═════ INPUT

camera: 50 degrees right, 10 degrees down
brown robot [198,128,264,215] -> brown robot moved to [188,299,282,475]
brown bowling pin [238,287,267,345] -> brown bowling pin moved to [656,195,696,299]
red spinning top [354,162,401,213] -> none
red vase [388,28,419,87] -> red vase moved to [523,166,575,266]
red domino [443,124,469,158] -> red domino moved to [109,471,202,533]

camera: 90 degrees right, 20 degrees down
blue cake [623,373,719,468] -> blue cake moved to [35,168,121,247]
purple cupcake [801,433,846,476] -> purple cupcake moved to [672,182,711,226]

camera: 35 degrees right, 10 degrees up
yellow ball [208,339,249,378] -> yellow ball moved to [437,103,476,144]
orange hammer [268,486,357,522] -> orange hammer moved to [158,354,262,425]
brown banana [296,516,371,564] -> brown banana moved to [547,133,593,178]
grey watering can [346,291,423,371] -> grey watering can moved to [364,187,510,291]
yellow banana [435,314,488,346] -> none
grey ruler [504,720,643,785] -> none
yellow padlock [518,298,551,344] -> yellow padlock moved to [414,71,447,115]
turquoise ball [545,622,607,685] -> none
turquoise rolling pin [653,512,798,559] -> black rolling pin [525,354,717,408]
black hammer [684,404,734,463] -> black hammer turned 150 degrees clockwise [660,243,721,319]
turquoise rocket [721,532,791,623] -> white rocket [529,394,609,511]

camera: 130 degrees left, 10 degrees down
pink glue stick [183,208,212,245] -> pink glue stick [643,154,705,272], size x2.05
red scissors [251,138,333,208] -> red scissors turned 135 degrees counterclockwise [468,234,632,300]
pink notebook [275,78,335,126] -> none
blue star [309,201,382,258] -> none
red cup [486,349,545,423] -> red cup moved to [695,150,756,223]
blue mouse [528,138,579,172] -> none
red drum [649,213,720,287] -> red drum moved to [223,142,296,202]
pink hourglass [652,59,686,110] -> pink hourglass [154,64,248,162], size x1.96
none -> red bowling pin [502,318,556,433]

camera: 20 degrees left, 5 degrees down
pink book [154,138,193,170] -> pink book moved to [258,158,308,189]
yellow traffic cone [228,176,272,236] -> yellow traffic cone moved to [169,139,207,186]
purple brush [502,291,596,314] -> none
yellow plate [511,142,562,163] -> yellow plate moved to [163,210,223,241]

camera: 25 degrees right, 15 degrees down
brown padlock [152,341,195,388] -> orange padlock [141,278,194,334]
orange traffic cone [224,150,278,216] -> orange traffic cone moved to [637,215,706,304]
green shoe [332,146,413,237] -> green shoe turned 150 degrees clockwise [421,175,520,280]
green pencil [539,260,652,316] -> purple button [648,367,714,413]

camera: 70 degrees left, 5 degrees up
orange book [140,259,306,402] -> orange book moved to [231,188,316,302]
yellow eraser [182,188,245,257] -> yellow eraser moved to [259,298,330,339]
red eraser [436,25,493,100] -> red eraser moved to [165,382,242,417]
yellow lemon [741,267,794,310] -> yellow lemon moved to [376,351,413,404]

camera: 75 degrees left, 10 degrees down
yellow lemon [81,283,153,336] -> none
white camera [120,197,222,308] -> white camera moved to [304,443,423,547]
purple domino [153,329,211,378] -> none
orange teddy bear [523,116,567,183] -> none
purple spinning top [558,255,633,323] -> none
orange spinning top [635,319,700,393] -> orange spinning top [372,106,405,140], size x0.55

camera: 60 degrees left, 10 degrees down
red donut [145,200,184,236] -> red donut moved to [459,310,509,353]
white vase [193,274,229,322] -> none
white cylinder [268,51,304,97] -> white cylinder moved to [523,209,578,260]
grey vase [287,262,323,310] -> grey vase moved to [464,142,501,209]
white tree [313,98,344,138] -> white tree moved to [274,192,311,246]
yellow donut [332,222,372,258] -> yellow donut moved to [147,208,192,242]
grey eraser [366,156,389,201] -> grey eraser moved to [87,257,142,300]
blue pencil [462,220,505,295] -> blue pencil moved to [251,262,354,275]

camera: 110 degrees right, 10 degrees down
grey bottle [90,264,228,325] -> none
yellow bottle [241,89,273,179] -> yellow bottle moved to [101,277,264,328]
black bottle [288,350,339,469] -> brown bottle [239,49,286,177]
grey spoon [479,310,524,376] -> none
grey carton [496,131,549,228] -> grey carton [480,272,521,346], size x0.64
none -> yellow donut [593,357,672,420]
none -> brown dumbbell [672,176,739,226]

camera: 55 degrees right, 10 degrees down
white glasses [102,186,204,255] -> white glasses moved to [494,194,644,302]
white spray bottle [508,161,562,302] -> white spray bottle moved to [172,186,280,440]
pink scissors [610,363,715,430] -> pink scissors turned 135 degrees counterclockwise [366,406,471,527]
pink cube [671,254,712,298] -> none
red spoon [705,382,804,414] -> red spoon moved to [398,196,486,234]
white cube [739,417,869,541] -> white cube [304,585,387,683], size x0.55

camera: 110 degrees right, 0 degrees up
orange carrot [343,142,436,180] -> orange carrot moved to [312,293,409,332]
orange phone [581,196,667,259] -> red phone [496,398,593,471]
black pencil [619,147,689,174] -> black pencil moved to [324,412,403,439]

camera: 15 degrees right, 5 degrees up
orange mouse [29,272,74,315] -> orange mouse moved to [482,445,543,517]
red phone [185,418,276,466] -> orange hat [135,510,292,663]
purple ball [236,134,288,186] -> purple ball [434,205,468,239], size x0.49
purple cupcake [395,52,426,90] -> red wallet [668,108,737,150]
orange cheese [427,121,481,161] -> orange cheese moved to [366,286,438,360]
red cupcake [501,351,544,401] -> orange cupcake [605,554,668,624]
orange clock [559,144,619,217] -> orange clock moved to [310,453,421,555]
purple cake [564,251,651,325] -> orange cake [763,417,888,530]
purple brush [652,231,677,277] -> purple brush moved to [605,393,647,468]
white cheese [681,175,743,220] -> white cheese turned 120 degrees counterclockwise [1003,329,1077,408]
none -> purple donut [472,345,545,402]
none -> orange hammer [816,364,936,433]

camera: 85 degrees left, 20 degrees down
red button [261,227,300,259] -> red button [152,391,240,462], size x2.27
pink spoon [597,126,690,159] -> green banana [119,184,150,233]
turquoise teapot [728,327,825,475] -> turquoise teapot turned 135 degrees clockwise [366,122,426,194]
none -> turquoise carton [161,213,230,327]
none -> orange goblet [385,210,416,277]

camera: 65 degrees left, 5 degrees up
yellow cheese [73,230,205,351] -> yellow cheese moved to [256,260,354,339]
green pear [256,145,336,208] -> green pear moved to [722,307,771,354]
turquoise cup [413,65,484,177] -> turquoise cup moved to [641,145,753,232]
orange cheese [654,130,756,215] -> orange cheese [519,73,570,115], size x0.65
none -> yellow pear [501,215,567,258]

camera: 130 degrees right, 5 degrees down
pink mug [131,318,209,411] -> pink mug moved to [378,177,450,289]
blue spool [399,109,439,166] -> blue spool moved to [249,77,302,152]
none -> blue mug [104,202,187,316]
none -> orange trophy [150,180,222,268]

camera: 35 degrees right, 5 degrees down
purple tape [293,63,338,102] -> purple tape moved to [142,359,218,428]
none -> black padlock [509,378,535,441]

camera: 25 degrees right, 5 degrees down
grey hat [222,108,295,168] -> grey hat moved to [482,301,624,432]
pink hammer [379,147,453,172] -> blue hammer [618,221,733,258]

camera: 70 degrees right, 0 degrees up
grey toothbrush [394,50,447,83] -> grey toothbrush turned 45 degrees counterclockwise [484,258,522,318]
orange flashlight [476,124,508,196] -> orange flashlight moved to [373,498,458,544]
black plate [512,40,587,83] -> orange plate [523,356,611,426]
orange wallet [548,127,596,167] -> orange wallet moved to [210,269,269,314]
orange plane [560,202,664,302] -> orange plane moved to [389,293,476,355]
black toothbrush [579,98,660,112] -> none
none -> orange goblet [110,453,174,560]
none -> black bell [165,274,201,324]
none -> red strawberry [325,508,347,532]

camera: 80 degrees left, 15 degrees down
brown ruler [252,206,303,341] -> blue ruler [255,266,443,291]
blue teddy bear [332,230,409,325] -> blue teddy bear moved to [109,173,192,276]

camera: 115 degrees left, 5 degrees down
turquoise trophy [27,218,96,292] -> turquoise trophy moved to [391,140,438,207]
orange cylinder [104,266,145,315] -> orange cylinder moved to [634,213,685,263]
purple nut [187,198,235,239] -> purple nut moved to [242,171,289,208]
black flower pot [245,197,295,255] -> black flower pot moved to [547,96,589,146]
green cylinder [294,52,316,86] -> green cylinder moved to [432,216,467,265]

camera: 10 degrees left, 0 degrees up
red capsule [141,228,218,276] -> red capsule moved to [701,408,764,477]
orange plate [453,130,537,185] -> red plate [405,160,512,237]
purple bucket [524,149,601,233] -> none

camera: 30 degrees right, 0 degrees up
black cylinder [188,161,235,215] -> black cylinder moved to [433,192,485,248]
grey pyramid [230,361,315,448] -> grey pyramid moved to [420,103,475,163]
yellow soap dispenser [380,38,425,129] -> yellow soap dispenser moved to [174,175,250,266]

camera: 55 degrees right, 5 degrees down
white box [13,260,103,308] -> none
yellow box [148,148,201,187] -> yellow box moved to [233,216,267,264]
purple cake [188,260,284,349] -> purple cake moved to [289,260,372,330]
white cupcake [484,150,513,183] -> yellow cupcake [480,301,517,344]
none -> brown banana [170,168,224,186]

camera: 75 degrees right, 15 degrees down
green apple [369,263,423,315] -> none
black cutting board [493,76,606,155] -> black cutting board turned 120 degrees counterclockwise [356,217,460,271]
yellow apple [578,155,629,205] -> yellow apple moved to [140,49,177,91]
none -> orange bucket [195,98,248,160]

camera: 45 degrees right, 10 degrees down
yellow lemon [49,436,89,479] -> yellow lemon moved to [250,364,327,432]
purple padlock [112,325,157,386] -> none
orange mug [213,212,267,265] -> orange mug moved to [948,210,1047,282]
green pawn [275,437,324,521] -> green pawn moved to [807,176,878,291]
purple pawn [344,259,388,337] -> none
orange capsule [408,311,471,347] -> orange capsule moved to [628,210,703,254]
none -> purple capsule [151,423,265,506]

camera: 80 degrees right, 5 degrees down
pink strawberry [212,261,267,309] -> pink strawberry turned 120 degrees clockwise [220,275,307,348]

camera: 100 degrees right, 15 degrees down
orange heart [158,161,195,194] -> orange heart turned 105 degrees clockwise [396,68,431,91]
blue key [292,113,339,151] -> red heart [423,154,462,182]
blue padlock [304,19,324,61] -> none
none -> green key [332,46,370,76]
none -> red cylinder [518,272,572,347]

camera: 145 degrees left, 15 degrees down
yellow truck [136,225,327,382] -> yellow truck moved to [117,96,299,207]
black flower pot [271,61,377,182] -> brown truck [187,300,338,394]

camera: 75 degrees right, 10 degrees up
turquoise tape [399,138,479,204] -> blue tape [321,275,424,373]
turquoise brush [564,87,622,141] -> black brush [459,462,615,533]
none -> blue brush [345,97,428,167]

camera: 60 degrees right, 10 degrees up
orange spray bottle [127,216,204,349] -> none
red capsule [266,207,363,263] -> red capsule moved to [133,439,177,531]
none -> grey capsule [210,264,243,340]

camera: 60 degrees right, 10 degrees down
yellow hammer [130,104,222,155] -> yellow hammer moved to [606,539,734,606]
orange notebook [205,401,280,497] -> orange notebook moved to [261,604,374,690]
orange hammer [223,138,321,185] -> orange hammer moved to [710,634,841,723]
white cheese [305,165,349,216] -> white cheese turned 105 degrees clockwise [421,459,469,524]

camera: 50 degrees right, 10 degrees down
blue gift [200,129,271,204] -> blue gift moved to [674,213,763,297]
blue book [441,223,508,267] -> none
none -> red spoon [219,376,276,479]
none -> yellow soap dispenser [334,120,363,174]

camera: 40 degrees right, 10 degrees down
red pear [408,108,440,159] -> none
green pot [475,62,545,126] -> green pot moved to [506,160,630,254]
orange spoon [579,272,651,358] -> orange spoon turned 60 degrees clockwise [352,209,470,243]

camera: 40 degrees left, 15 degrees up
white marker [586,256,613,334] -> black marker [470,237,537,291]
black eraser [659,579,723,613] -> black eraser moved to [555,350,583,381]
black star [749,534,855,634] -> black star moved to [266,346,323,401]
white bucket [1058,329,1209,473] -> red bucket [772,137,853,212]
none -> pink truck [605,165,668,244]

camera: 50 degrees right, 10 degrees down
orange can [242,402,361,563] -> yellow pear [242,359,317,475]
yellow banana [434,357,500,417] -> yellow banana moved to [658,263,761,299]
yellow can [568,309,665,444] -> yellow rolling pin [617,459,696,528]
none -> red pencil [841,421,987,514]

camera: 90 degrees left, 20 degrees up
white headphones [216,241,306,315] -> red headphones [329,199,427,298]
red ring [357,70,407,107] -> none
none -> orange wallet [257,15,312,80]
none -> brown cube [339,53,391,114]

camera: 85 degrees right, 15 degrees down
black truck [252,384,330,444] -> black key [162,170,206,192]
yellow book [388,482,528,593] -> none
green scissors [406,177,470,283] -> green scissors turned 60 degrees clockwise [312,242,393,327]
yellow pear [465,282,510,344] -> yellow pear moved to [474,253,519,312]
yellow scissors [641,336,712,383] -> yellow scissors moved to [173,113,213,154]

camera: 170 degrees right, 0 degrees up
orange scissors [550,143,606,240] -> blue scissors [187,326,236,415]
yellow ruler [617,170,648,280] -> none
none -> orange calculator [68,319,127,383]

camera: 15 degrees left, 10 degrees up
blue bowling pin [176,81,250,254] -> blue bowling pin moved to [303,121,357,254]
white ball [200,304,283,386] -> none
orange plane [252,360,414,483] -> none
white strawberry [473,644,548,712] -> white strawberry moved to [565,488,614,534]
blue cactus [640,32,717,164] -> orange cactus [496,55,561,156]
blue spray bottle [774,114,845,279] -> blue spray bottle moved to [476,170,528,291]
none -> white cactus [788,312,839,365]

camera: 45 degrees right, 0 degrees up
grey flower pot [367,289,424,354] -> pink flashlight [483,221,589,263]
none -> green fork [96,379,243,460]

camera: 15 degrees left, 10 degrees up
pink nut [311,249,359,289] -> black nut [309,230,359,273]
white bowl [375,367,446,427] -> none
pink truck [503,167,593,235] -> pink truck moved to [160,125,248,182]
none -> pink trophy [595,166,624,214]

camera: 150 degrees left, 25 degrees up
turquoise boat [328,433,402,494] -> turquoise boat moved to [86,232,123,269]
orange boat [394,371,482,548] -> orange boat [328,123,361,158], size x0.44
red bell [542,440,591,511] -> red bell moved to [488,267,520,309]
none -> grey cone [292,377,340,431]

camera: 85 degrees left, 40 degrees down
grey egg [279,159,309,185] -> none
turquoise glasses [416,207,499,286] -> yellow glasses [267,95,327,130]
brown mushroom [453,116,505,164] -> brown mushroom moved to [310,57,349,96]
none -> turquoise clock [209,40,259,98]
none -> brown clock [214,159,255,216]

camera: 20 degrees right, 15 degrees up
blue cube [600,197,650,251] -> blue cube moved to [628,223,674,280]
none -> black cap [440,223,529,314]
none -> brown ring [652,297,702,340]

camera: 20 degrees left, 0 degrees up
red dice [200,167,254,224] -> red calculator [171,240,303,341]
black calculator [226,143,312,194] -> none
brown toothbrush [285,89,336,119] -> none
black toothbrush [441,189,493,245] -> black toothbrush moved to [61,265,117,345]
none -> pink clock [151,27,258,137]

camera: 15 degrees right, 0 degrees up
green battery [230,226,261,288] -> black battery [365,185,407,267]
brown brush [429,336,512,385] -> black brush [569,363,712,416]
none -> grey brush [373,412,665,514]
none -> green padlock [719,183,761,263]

══════════

— ASSIGNED TASK —
From the entries above, extract only the lines running from the one containing "black flower pot [245,197,295,255]" through the one containing "green apple [369,263,423,315] -> none", inclusive.

— REPLY —
black flower pot [245,197,295,255] -> black flower pot moved to [547,96,589,146]
green cylinder [294,52,316,86] -> green cylinder moved to [432,216,467,265]

camera: 10 degrees left, 0 degrees up
red capsule [141,228,218,276] -> red capsule moved to [701,408,764,477]
orange plate [453,130,537,185] -> red plate [405,160,512,237]
purple bucket [524,149,601,233] -> none

camera: 30 degrees right, 0 degrees up
black cylinder [188,161,235,215] -> black cylinder moved to [433,192,485,248]
grey pyramid [230,361,315,448] -> grey pyramid moved to [420,103,475,163]
yellow soap dispenser [380,38,425,129] -> yellow soap dispenser moved to [174,175,250,266]

camera: 55 degrees right, 5 degrees down
white box [13,260,103,308] -> none
yellow box [148,148,201,187] -> yellow box moved to [233,216,267,264]
purple cake [188,260,284,349] -> purple cake moved to [289,260,372,330]
white cupcake [484,150,513,183] -> yellow cupcake [480,301,517,344]
none -> brown banana [170,168,224,186]

camera: 75 degrees right, 15 degrees down
green apple [369,263,423,315] -> none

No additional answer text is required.